::: Data records :::

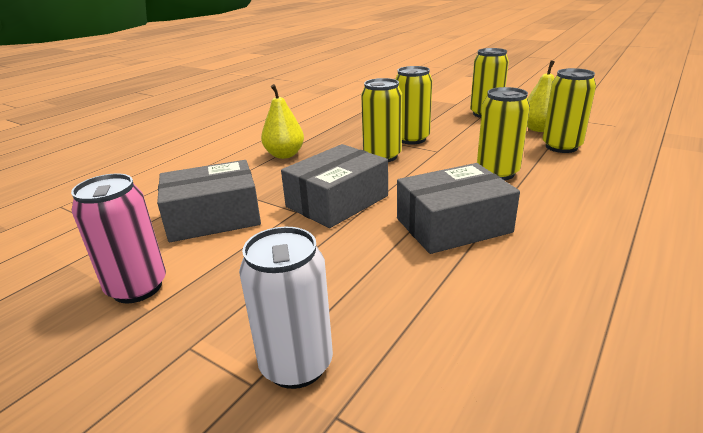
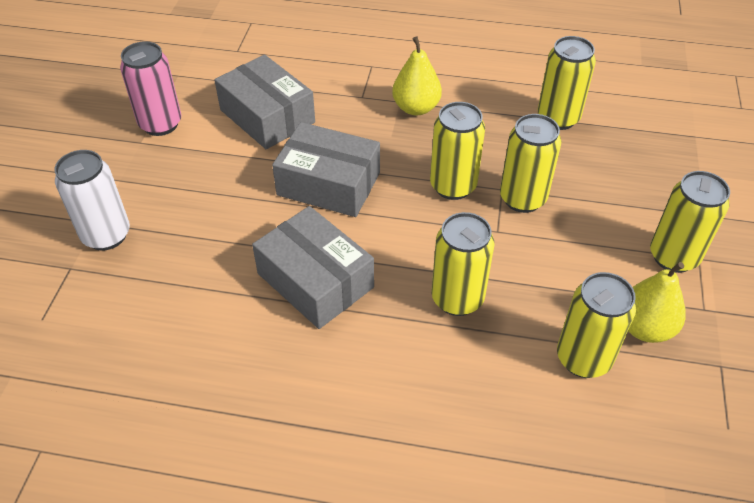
camera: 65 degrees right, 20 degrees up
(346, 118) = (558, 118): none -> yellow can

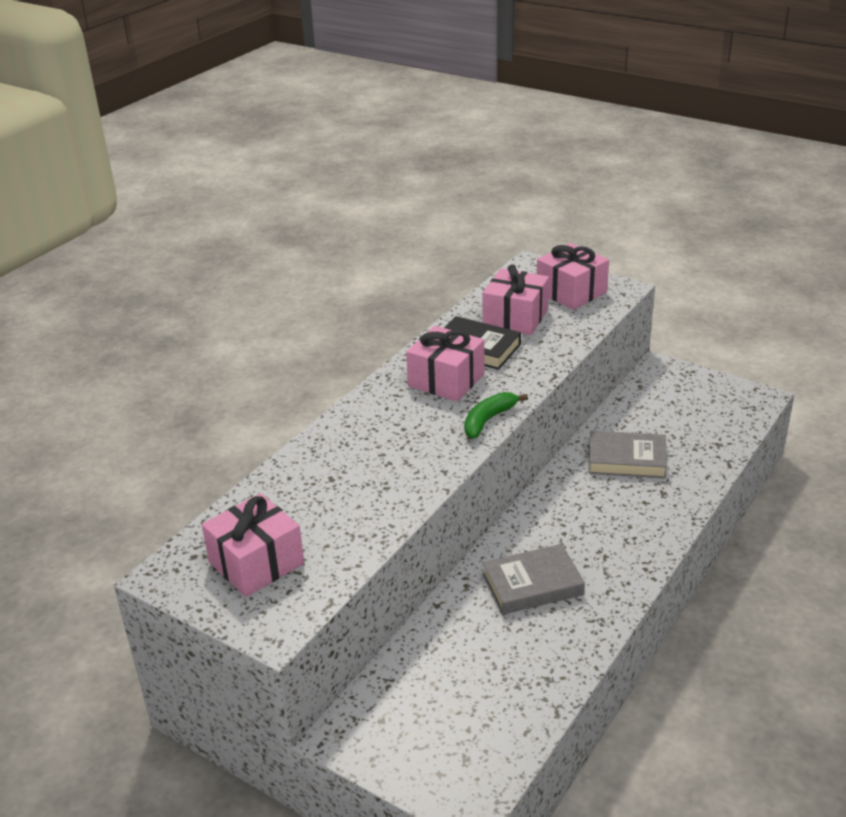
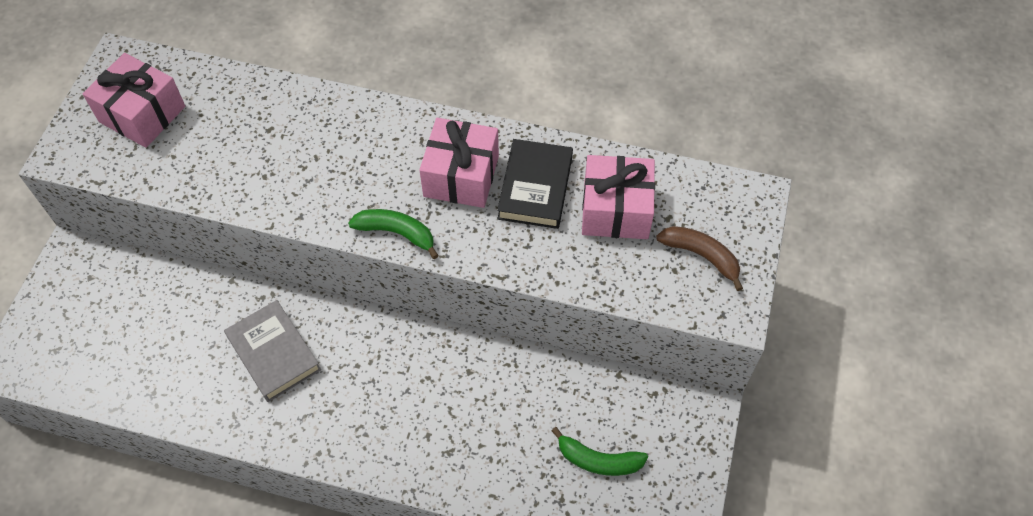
camera: 70 degrees right, 25 degrees up
(571, 292) = (701, 256): pink gift -> brown banana
(626, 459) = (499, 404): grey book -> none
(688, 420) = (598, 460): none -> green banana

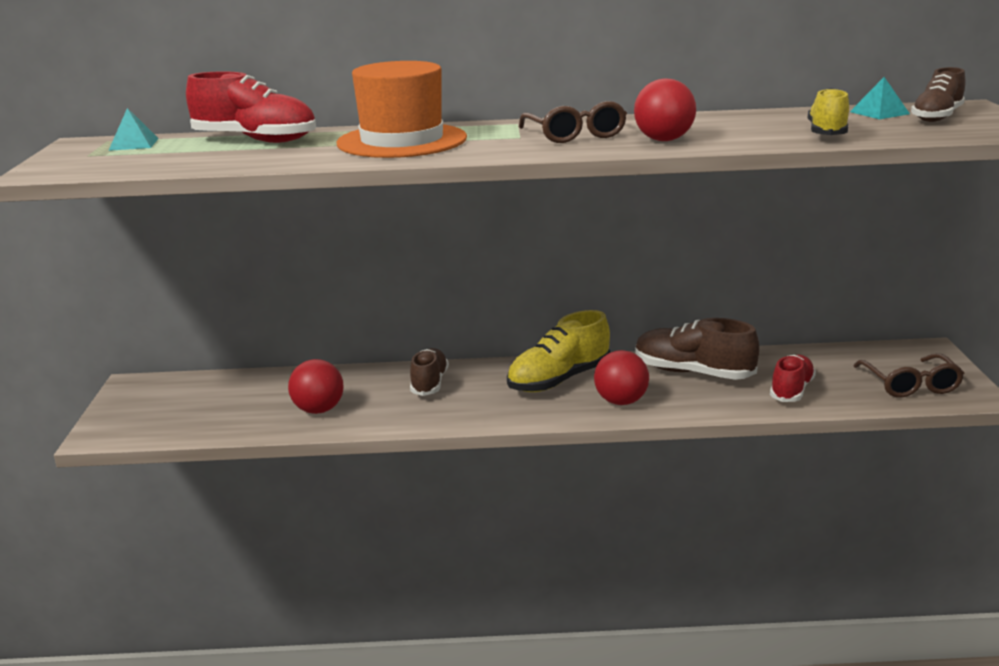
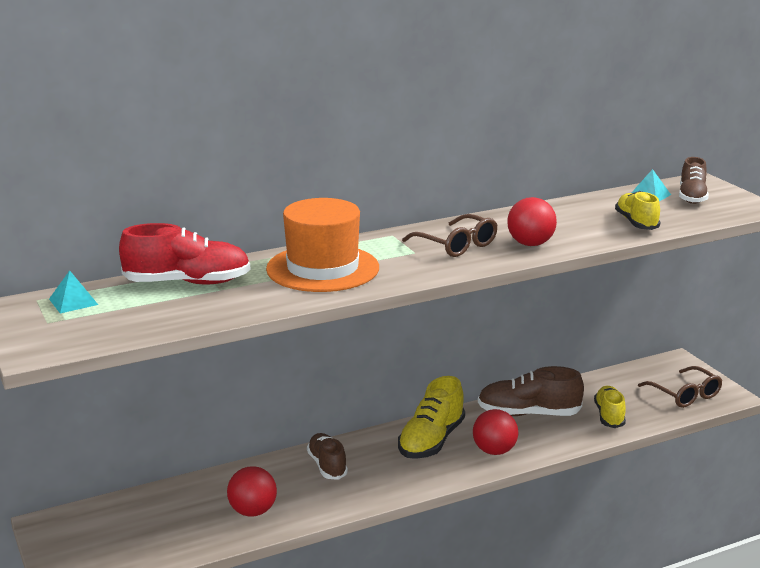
camera: 25 degrees left, 0 degrees up
(791, 390) = (609, 416): red shoe -> yellow shoe

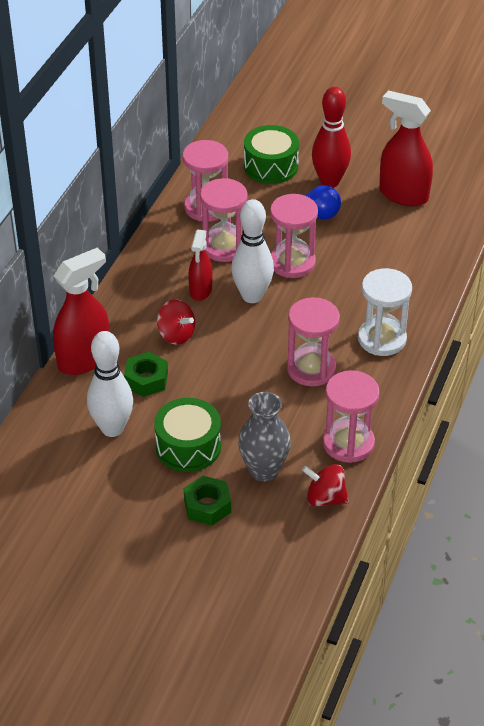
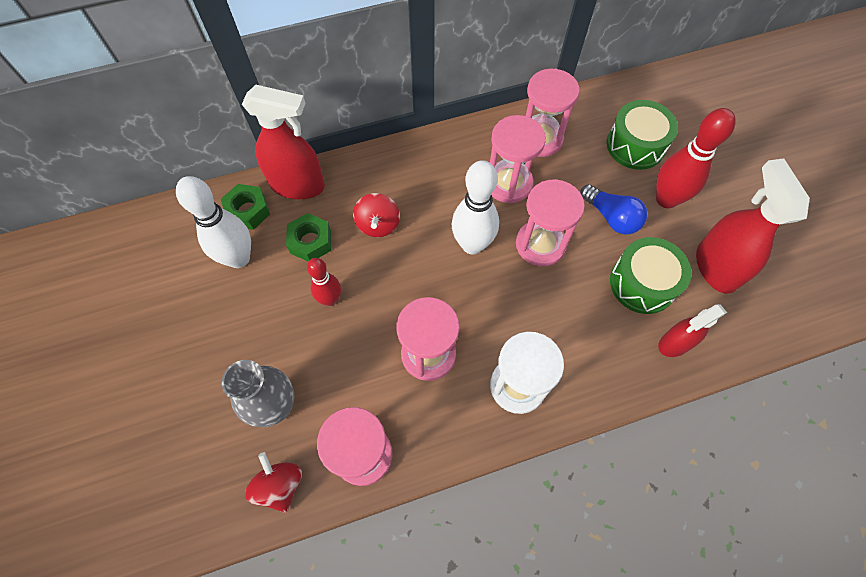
camera: 50 degrees right, 20 degrees up
(188, 446) = (260, 327): green drum -> green drum (642, 283)
(200, 290) = (443, 204): red spray bottle -> red spray bottle (674, 343)
(207, 506) = (202, 392): green nut -> green nut (248, 211)
(209, 395) = (330, 299): none -> red bowling pin

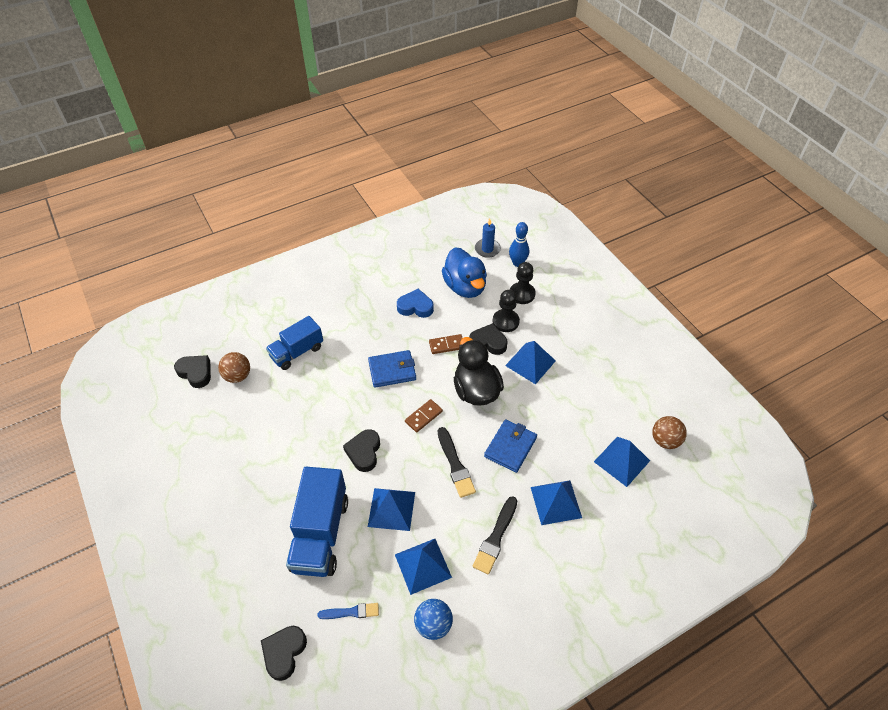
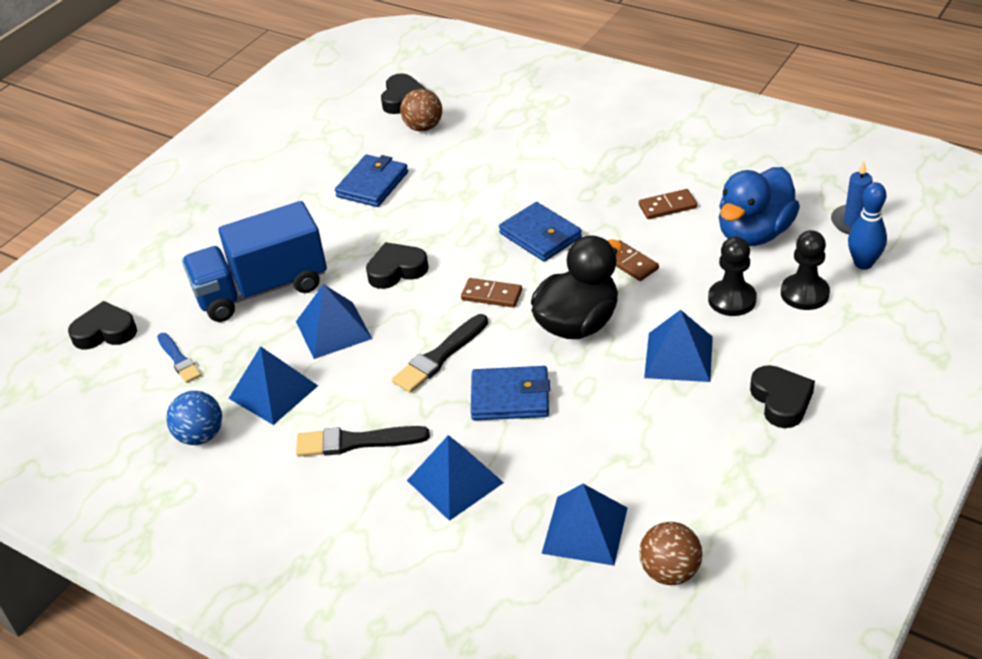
camera: 65 degrees right, 10 degrees down
(270, 428) = (372, 184): none -> blue wallet
(297, 352) = (497, 150): blue truck -> none
(415, 307) = (667, 206): blue heart -> brown domino
(488, 342) = (674, 299): black heart -> black heart (781, 400)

:::

Description of the task. If pictures appear, drop them, and retype exactly the lines from the "(626, 459) = (499, 404): grey book -> none" line through the last line of the data above.

Reply to the exercise.
(626, 459) = (499, 404): grey book -> none
(688, 420) = (598, 460): none -> green banana

camera: 25 degrees left, 0 degrees up
(791, 390) = (609, 416): red shoe -> yellow shoe

camera: 50 degrees right, 20 degrees up
(188, 446) = (260, 327): green drum -> green drum (642, 283)
(200, 290) = (443, 204): red spray bottle -> red spray bottle (674, 343)
(207, 506) = (202, 392): green nut -> green nut (248, 211)
(209, 395) = (330, 299): none -> red bowling pin

camera: 65 degrees right, 10 degrees down
(270, 428) = (372, 184): none -> blue wallet
(297, 352) = (497, 150): blue truck -> none
(415, 307) = (667, 206): blue heart -> brown domino
(488, 342) = (674, 299): black heart -> black heart (781, 400)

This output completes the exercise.